[What you have to do]: Of the entries below, return exactly those lines that fall between the one containing "camera: 145 degrees left, 25 degrees down" and the one containing "(546, 198) = (217, 202): green", the two end lines included.

── Supplied material ──

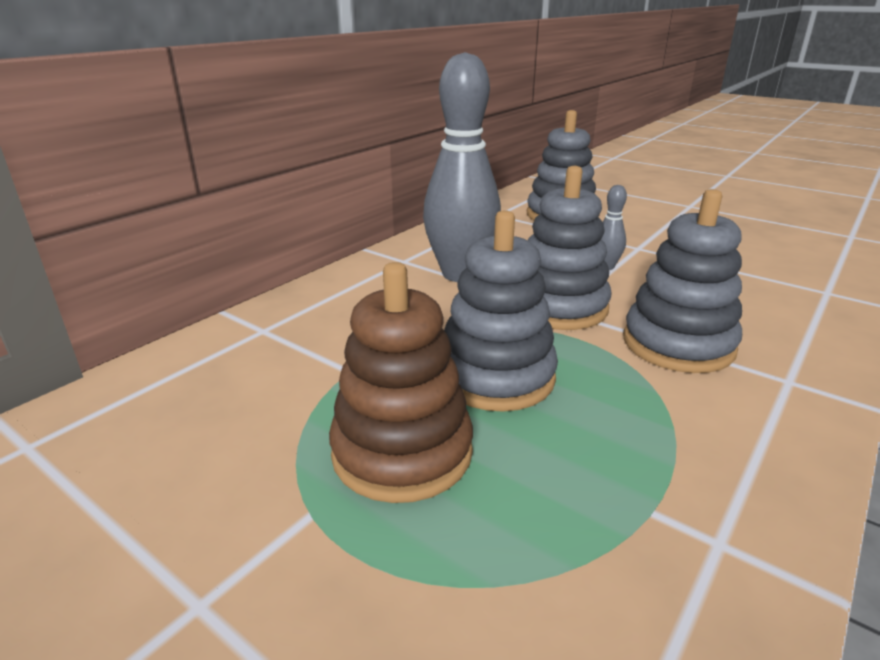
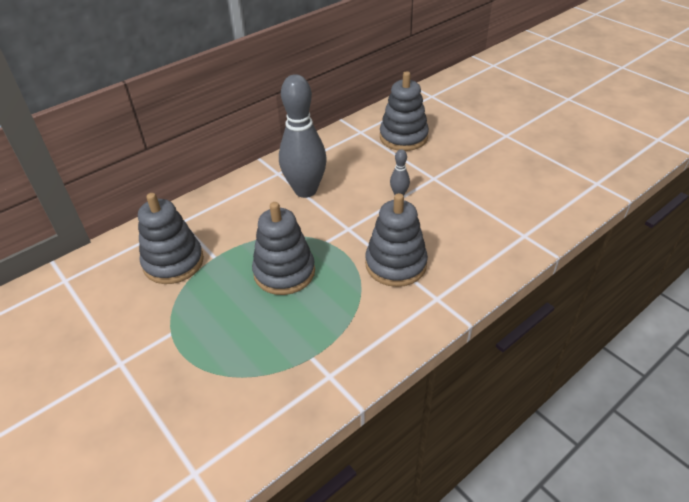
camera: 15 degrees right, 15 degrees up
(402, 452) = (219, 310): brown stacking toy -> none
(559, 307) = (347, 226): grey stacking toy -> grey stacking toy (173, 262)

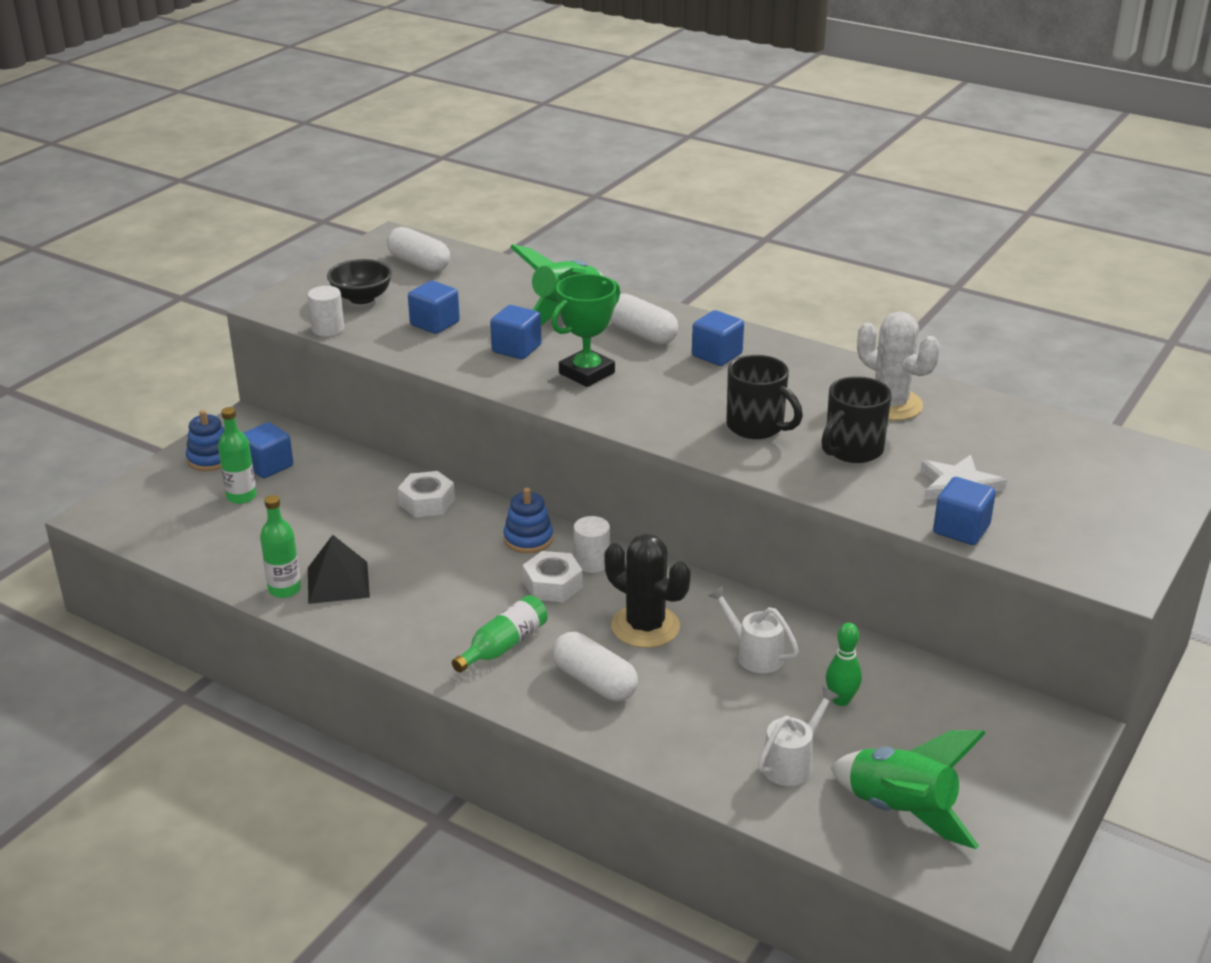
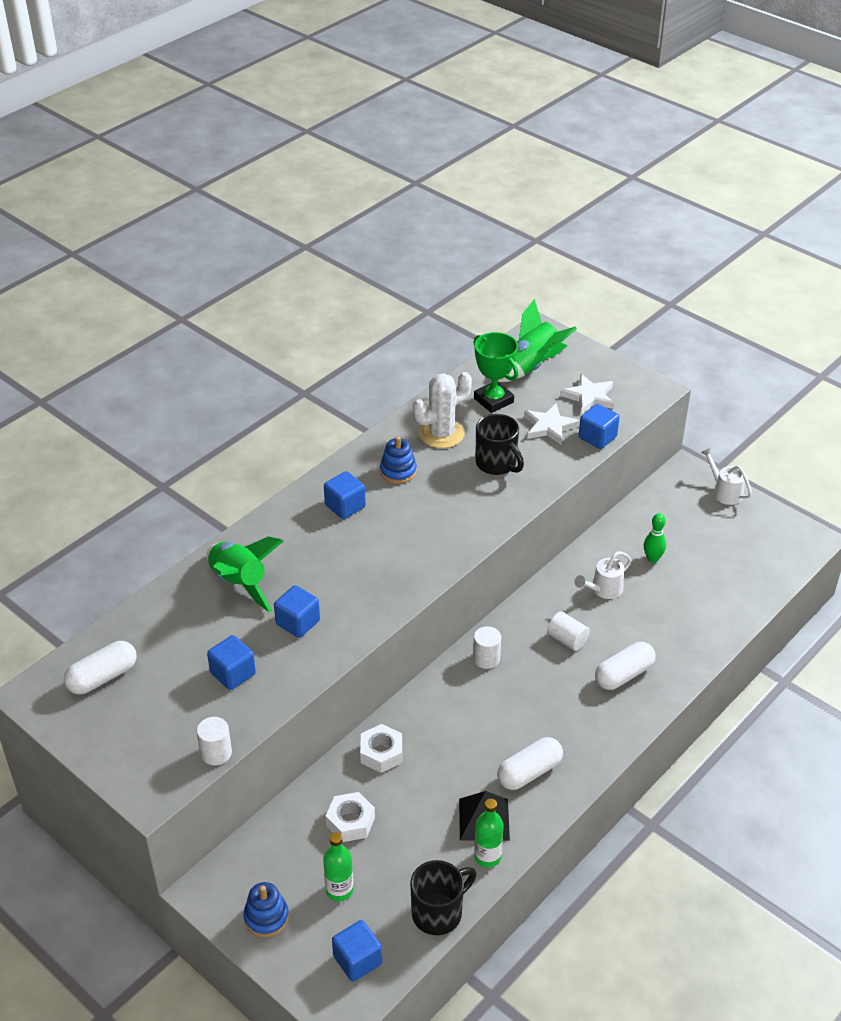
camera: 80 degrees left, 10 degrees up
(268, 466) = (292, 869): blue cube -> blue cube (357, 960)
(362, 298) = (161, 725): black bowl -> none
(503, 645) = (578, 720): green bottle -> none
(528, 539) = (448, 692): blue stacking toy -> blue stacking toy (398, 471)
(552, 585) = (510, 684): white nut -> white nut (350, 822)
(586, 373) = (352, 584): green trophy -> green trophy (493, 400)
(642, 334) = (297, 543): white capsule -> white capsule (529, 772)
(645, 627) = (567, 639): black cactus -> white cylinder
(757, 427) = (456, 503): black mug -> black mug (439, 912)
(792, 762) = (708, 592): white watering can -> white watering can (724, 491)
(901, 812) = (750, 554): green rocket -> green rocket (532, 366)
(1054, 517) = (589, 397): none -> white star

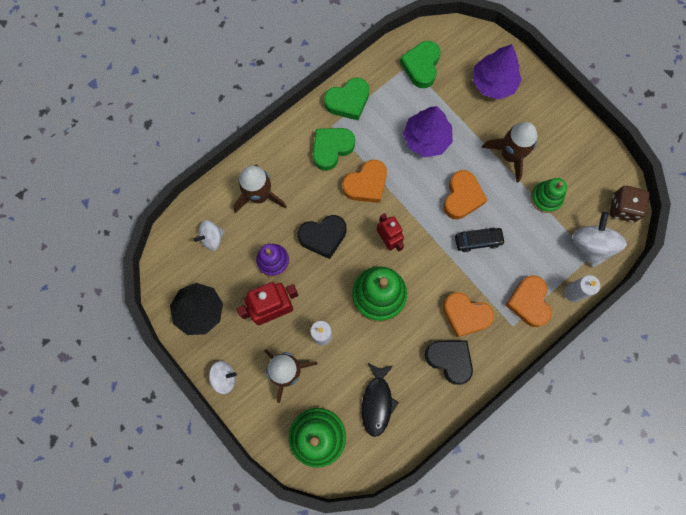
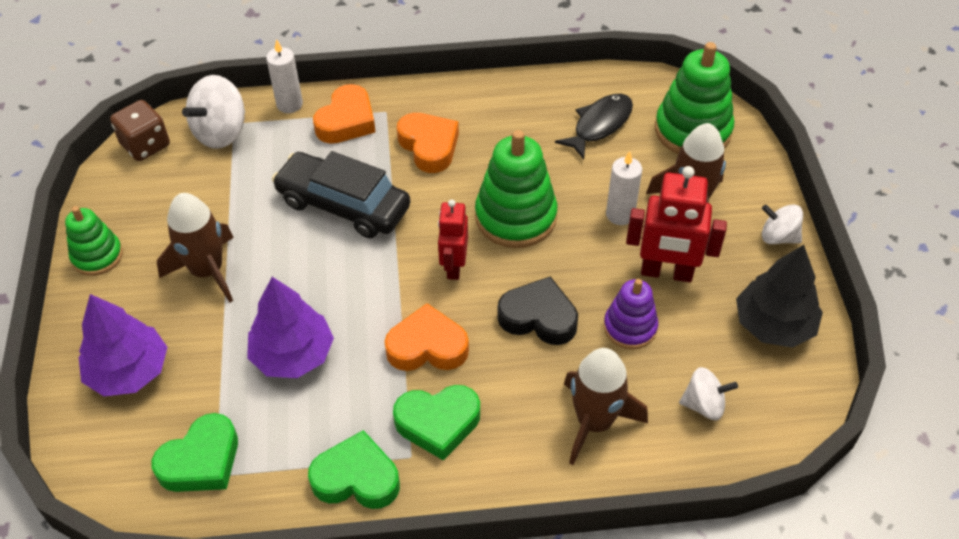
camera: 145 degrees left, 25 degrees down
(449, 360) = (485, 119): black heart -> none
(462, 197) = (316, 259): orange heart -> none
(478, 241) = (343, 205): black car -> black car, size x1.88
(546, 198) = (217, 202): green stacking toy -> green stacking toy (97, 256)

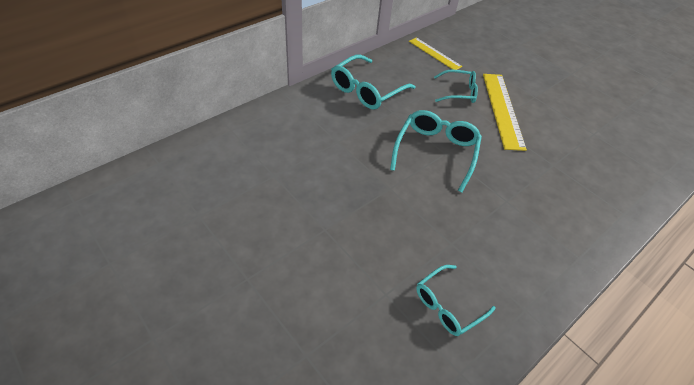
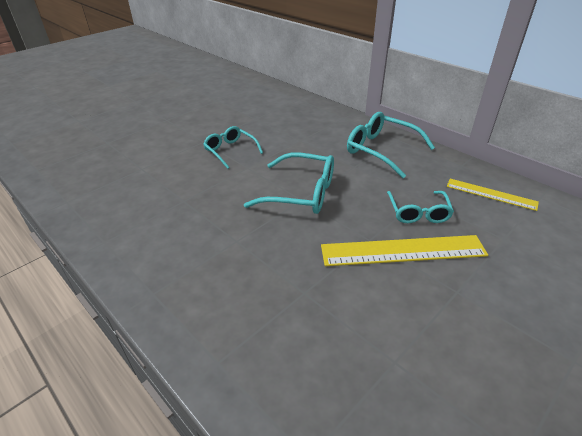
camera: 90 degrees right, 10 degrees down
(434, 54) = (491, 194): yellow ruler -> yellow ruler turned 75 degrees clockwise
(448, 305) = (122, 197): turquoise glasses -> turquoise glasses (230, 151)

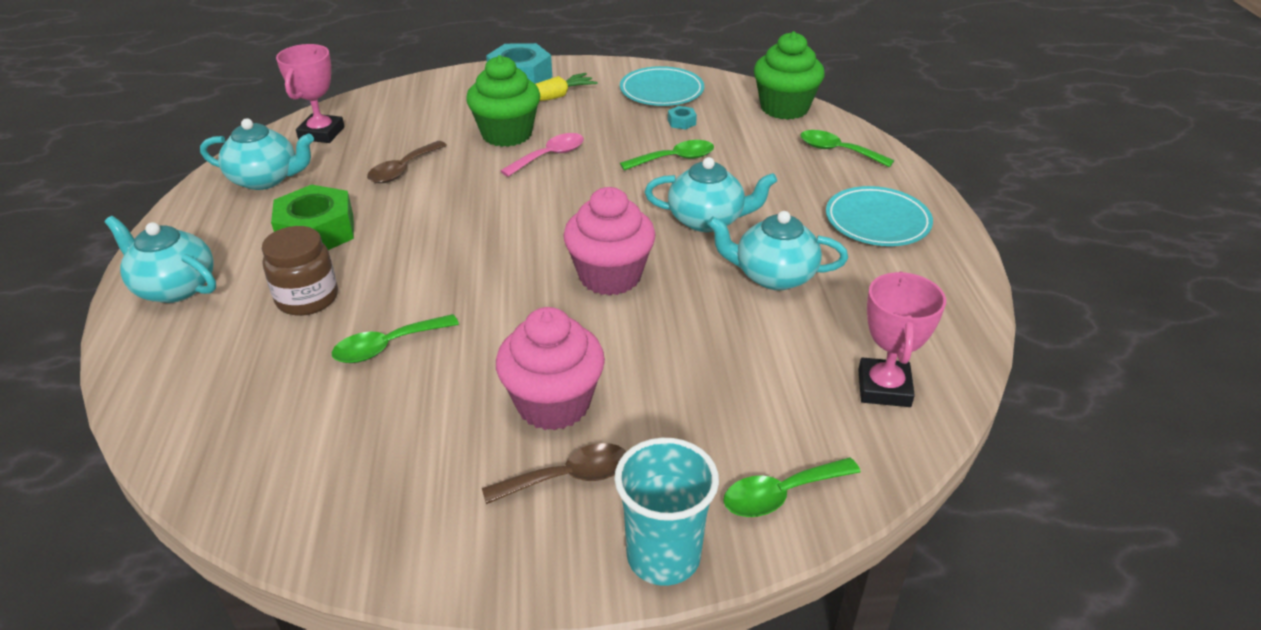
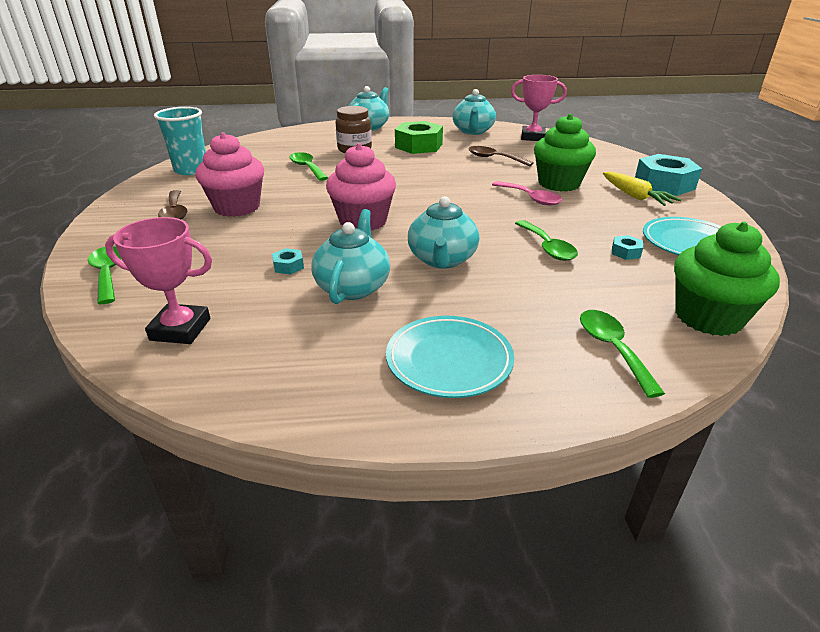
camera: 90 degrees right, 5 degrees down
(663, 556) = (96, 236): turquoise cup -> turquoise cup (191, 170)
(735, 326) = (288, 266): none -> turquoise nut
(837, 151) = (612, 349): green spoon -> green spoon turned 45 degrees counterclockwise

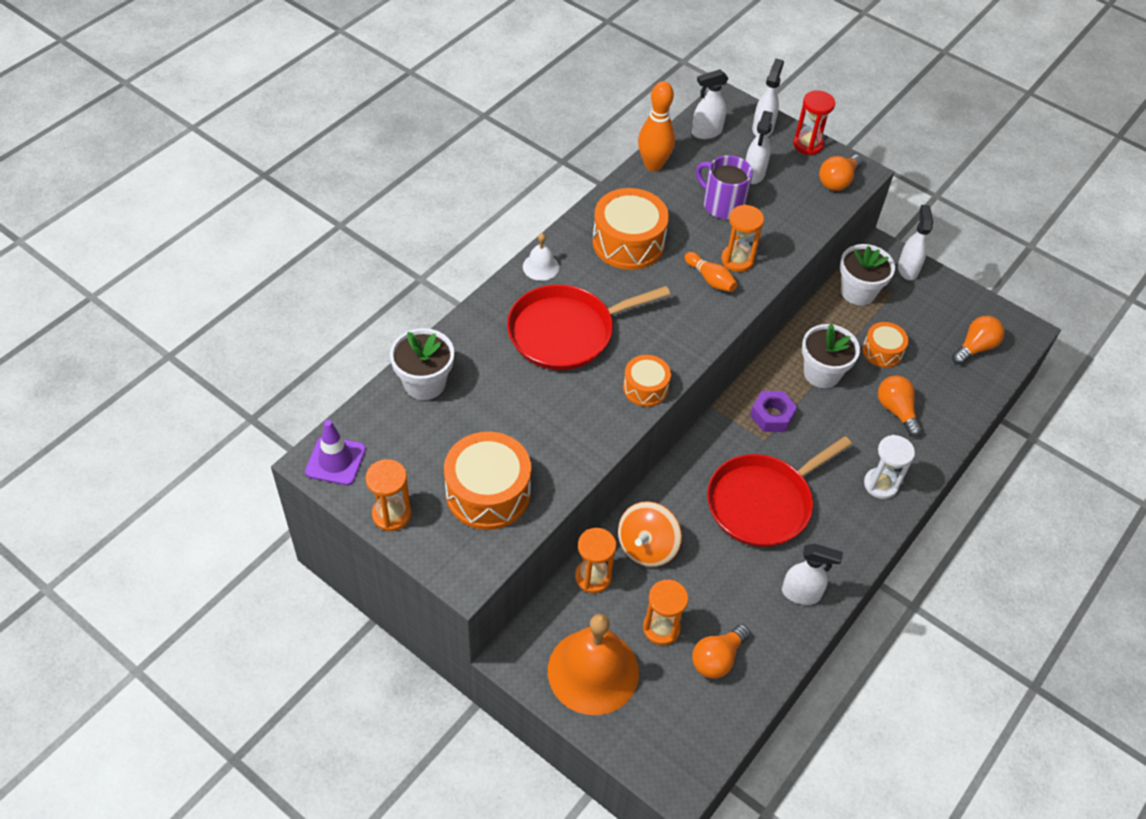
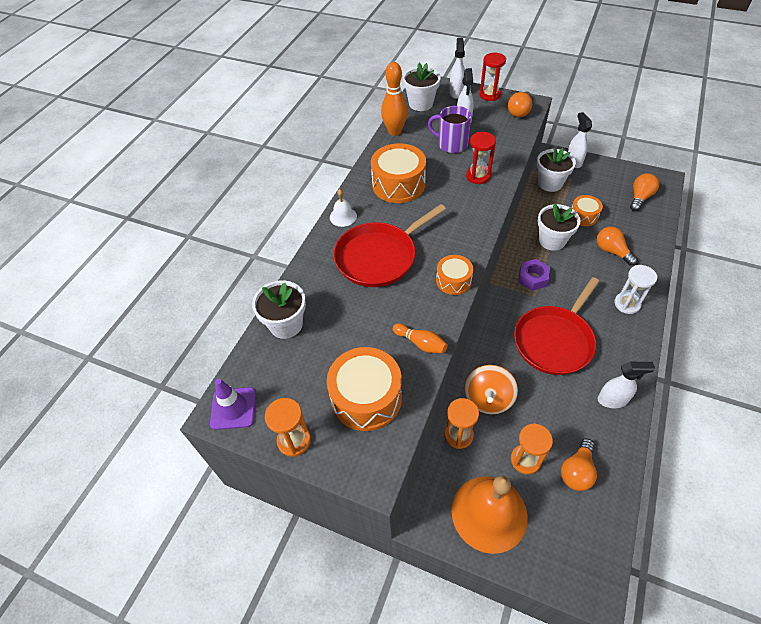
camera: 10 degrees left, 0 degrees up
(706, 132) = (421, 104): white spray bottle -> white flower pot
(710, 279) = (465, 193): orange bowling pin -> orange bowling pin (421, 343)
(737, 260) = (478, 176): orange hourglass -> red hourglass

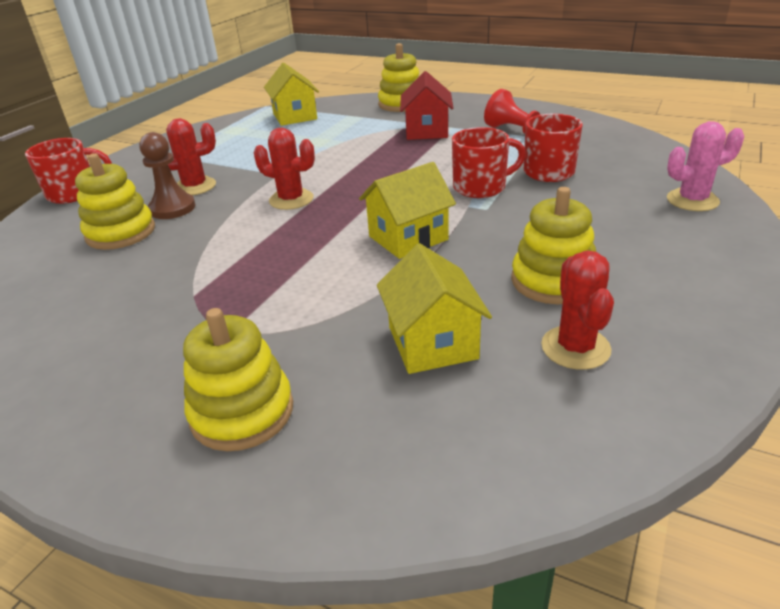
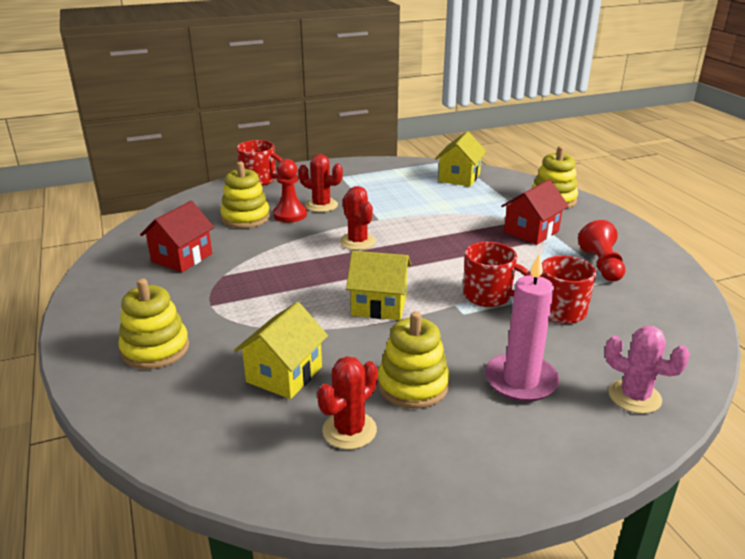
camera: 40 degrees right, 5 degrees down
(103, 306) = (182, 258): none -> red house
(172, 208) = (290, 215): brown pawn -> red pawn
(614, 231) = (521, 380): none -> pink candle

───

[Response]:
camera: 145 degrees left, 25 degrees down
(449, 360) = (485, 119): black heart -> none
(462, 197) = (316, 259): orange heart -> none
(478, 241) = (343, 205): black car -> black car, size x1.88
(546, 198) = (217, 202): green stacking toy -> green stacking toy (97, 256)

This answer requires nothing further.